*** Opening of Supplied data ***

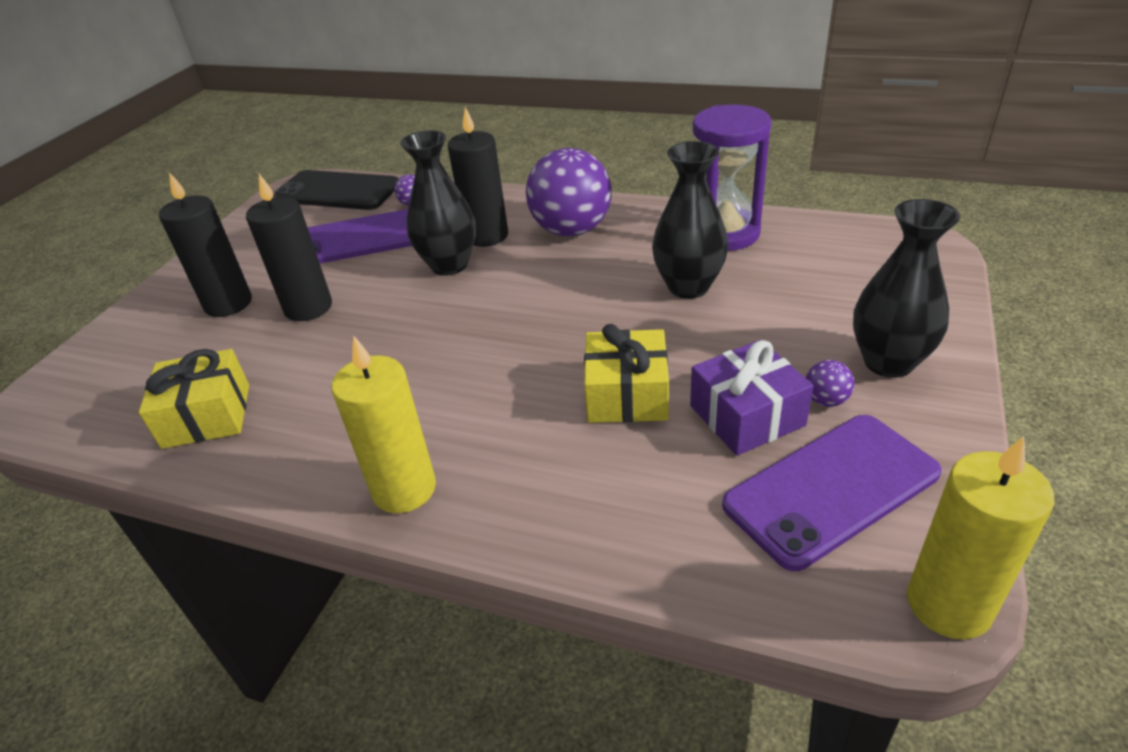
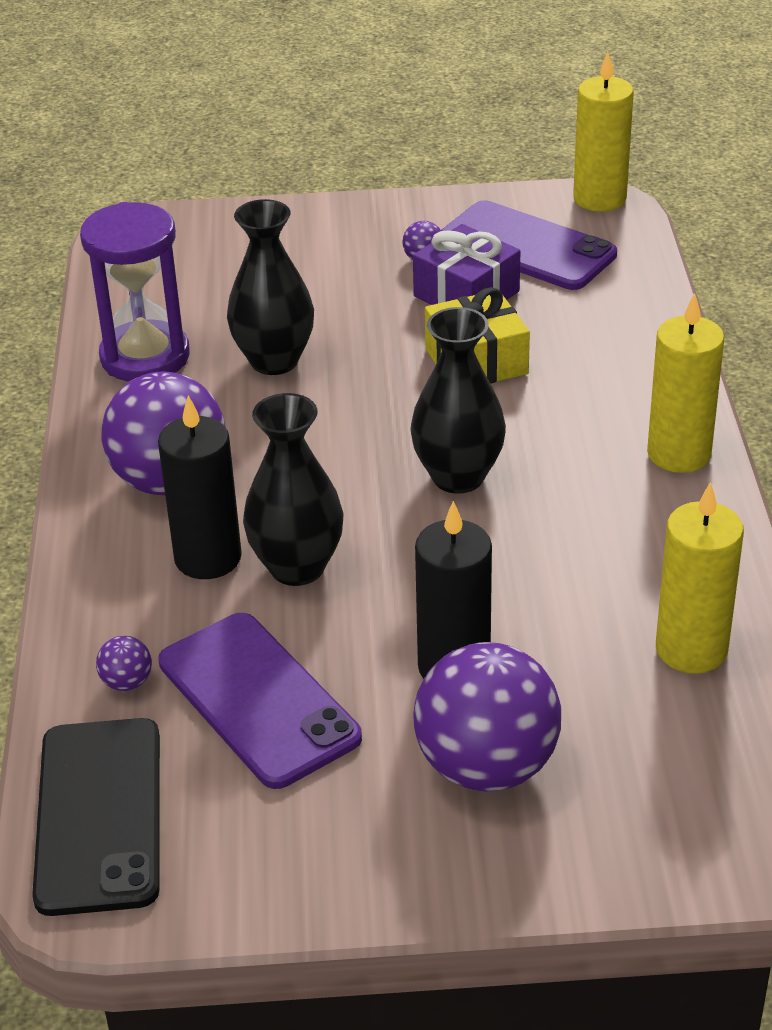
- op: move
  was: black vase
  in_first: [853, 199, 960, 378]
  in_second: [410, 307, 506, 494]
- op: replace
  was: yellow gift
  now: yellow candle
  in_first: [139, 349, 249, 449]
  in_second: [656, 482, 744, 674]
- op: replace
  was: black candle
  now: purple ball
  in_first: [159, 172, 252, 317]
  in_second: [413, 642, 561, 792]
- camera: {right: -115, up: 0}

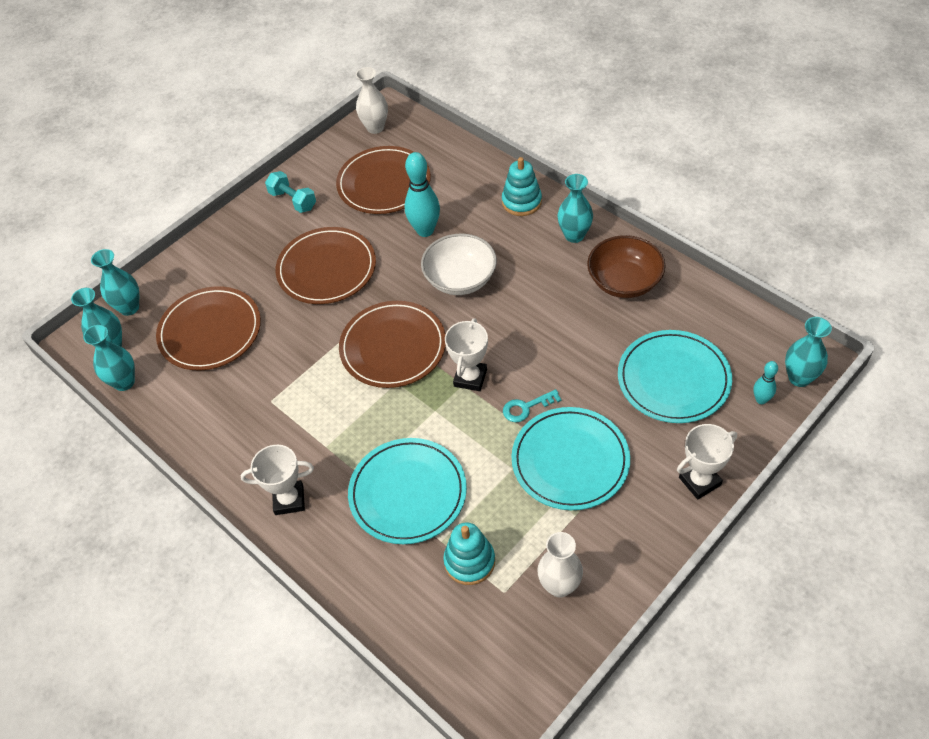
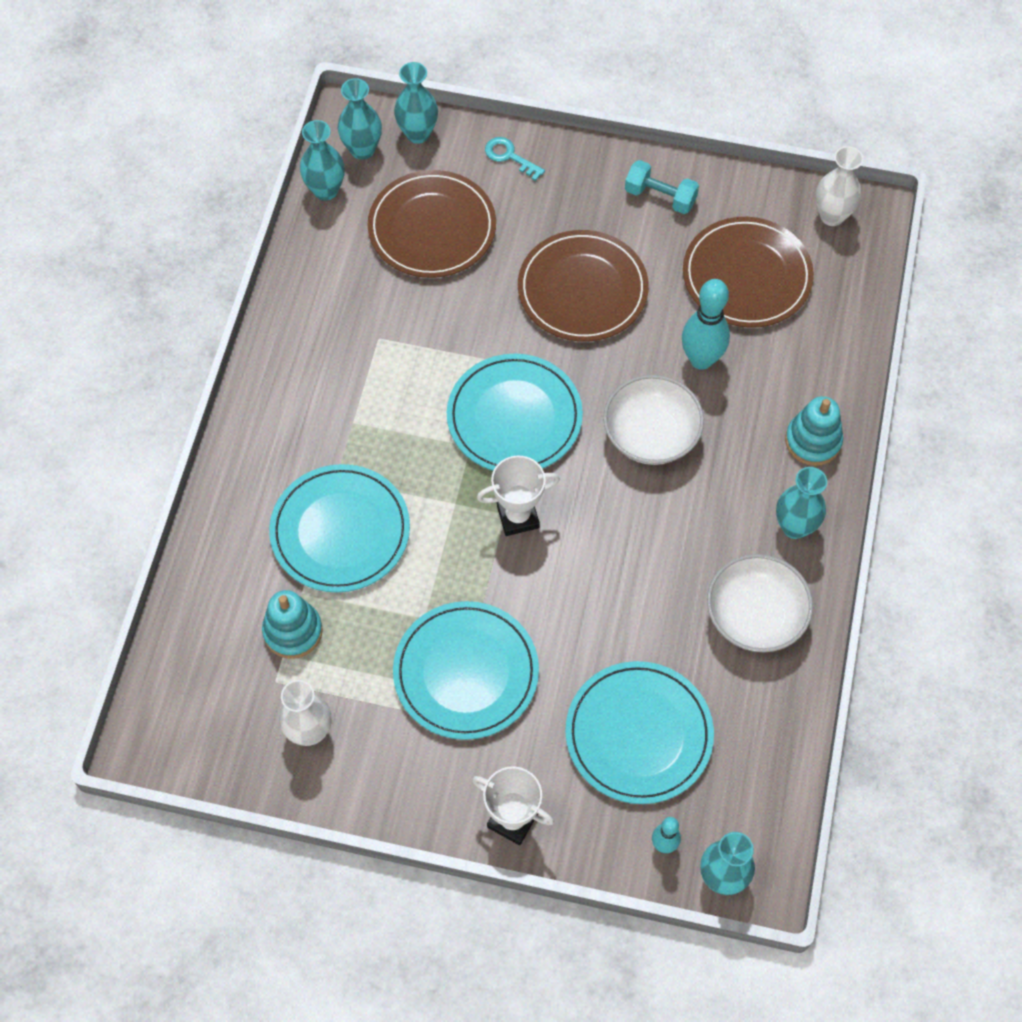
- op: delete
  was: white trophy
  in_first: [241, 445, 314, 515]
- op: move
  was: turquoise key
  in_first: [503, 389, 562, 422]
  in_second: [485, 137, 545, 181]
- op: recolor
  was: brown plate
  now: turquoise plate
  in_first: [339, 301, 446, 388]
  in_second: [447, 354, 583, 471]
- op: recolor
  was: brown bowl
  now: white bowl
  in_first: [587, 235, 666, 298]
  in_second: [707, 554, 813, 652]
- op: rotate
  was: turquoise dumbbell
  in_first: [265, 171, 316, 213]
  in_second: [625, 160, 699, 214]
  clockwise: -75
- camera: {right: 55, up: 10}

*** Close of Supplied data ***

- Exercise brief
Beginning with the line containing "in_second: [410, 307, 506, 494]" and ending with the line containing "in_second: [413, 642, 561, 792]", extract those lines exactly from the listing above, and only those.

- Expected output
  in_second: [410, 307, 506, 494]
- op: replace
  was: yellow gift
  now: yellow candle
  in_first: [139, 349, 249, 449]
  in_second: [656, 482, 744, 674]
- op: replace
  was: black candle
  now: purple ball
  in_first: [159, 172, 252, 317]
  in_second: [413, 642, 561, 792]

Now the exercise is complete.